§ **The task**: Present every line in which the string "breast" appears.

Saved data entries
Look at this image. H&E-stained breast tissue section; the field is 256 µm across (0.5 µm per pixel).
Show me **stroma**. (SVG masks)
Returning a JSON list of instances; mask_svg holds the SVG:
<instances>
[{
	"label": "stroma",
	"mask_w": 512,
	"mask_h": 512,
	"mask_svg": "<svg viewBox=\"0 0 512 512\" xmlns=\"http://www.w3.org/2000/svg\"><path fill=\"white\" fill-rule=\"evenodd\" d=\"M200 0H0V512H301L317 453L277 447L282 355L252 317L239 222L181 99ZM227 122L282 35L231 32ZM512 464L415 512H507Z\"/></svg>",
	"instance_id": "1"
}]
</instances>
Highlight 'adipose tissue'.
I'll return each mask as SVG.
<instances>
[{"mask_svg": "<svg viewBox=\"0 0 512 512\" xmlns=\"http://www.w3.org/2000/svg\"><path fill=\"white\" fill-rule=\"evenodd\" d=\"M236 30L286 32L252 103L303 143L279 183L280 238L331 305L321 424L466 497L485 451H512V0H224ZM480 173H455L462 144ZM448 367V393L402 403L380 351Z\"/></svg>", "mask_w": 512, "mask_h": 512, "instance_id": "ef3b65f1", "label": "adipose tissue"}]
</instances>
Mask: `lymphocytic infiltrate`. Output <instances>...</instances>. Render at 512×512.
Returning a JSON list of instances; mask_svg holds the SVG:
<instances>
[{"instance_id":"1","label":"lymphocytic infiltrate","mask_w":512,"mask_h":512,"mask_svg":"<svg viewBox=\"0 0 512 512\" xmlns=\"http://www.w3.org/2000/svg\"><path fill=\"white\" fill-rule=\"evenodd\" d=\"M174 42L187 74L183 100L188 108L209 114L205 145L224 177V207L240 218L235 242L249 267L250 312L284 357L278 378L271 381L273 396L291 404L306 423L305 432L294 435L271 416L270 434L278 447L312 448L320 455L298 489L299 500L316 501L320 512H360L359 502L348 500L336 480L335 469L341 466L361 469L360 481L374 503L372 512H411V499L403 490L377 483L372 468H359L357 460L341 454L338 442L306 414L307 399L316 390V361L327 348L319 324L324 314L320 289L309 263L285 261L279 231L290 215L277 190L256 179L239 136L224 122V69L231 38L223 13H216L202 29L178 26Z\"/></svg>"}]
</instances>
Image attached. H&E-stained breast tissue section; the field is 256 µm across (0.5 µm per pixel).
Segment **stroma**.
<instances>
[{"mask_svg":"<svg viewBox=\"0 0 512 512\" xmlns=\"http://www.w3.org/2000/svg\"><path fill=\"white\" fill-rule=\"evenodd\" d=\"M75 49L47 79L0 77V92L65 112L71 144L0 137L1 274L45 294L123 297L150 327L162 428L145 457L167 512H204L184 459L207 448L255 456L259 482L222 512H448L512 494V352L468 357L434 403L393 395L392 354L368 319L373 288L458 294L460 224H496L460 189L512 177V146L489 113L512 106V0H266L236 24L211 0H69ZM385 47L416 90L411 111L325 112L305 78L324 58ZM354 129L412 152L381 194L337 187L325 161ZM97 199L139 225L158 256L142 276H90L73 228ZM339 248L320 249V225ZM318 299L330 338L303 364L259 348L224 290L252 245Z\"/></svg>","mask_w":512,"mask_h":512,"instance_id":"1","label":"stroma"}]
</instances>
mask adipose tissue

§ **Complete output**:
Look at this image. H&E-stained breast tissue section; the field is 256 µm across (0.5 µm per pixel).
Image attached. H&E-stained breast tissue section; the field is 256 µm across (0.5 µm per pixel).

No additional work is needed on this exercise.